Under this line are the records; write out word for word the part that begins at the line containing "turquoise carton: [150,242,224,348]" and ends at the line containing "white carton: [222,125,279,228]", and no more.

(Object tally comparisons)
━━━
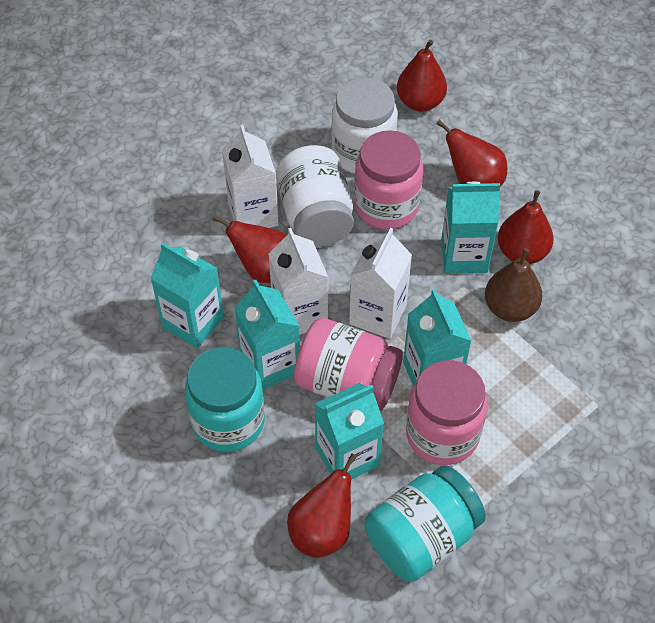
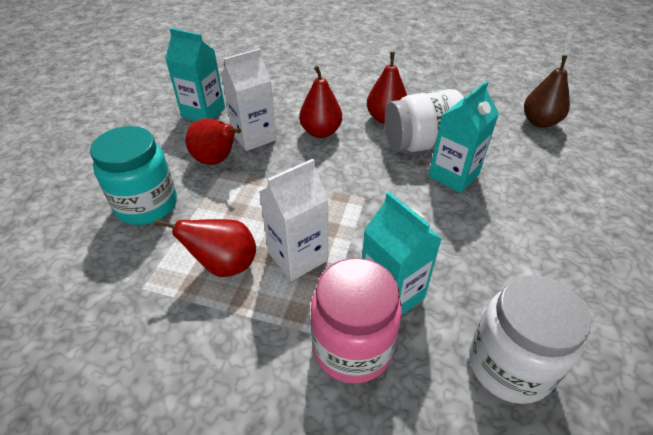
pink jar: [294,318,403,411] [354,130,423,229] [406,360,488,465] = 3 -> [311,258,402,384] = 1
red pear: [213,215,287,283] [287,453,357,558] [397,40,447,112] [436,120,507,186] [498,190,554,264] = 5 -> [155,219,256,277] [186,118,241,165] [299,66,342,138] [367,52,407,124] = 4
turquoise carton: [150,242,224,348] [235,280,300,389] [315,383,384,480] [403,289,472,386] [441,182,500,274] = 5 -> [165,28,225,121] [362,192,442,315] [429,81,499,193] = 3
turquoise jar: [185,347,265,452] [365,465,486,582] = 2 -> [90,126,177,225] = 1
white carton: [222,125,279,228] [268,228,328,335] [349,228,412,339] = 3 -> [221,48,277,151] [259,159,329,281] = 2

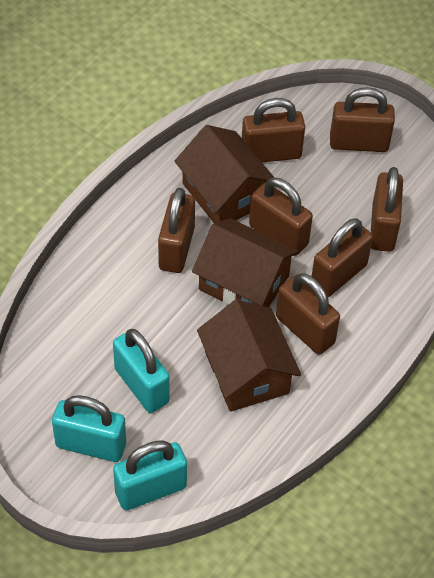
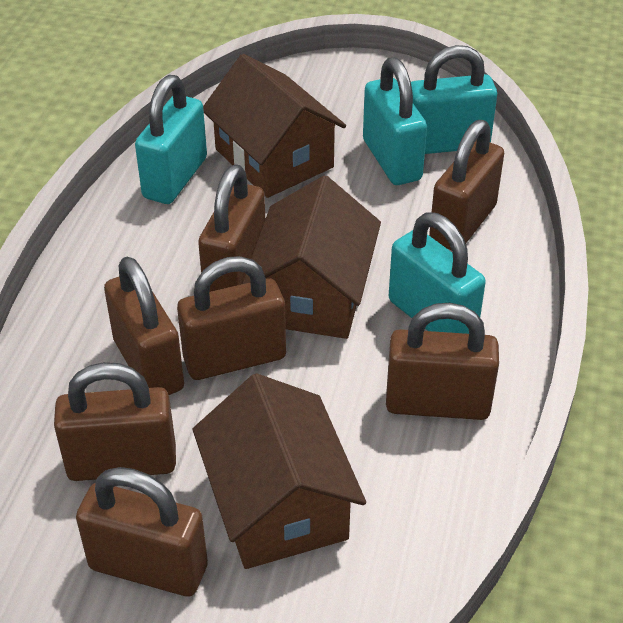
turquoise padlock: [52,395,126,462] [113,329,170,413] [113,440,187,510] = 3 -> [135,75,207,204] [363,57,427,185] [389,213,486,334] [411,45,497,154] = 4

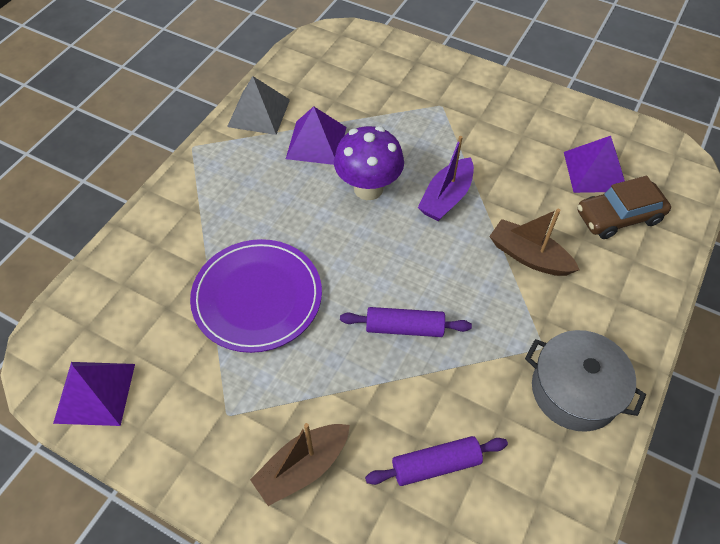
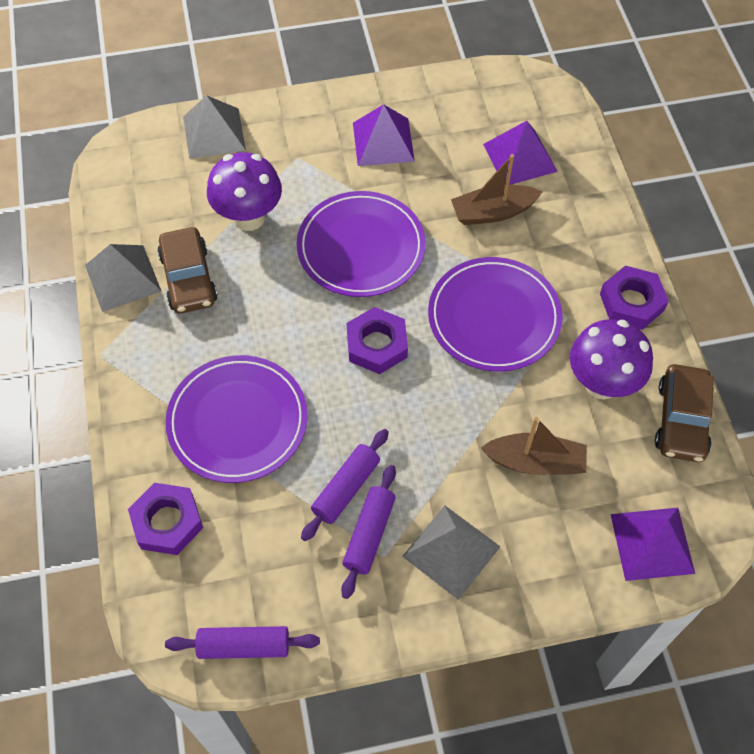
brown car: [577,176,671,239] = 1 -> [157,227,218,314] [655,364,714,462] = 2
grey pot: [525,330,646,432] = 1 -> none = 0
grey pyramid: [227,76,290,135] = 1 -> [85,244,161,312] [183,95,246,159] [402,506,501,600] = 3
purple boat: [418,136,474,221] = 1 -> none = 0
purple mushroom: [334,126,404,200] = 1 -> [207,152,282,231] [570,319,653,399] = 2
purple nut: none = 0 -> [128,483,203,555] [347,307,408,374] [600,266,669,330] = 3
purple plate: [190,239,322,353] = 1 -> [165,355,308,483] [297,191,426,297] [428,257,563,371] = 3
purple rolling pin: [340,307,472,337] [365,436,508,486] = 2 -> [165,626,320,659] [301,429,389,541] [341,465,396,599] = 3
━━━
RESPONSE AREA
turquoise carton: [150,242,224,348] [235,280,300,389] [315,383,384,480] [403,289,472,386] [441,182,500,274] = 5 -> [165,28,225,121] [362,192,442,315] [429,81,499,193] = 3
turquoise jar: [185,347,265,452] [365,465,486,582] = 2 -> [90,126,177,225] = 1
white carton: [222,125,279,228] [268,228,328,335] [349,228,412,339] = 3 -> [221,48,277,151] [259,159,329,281] = 2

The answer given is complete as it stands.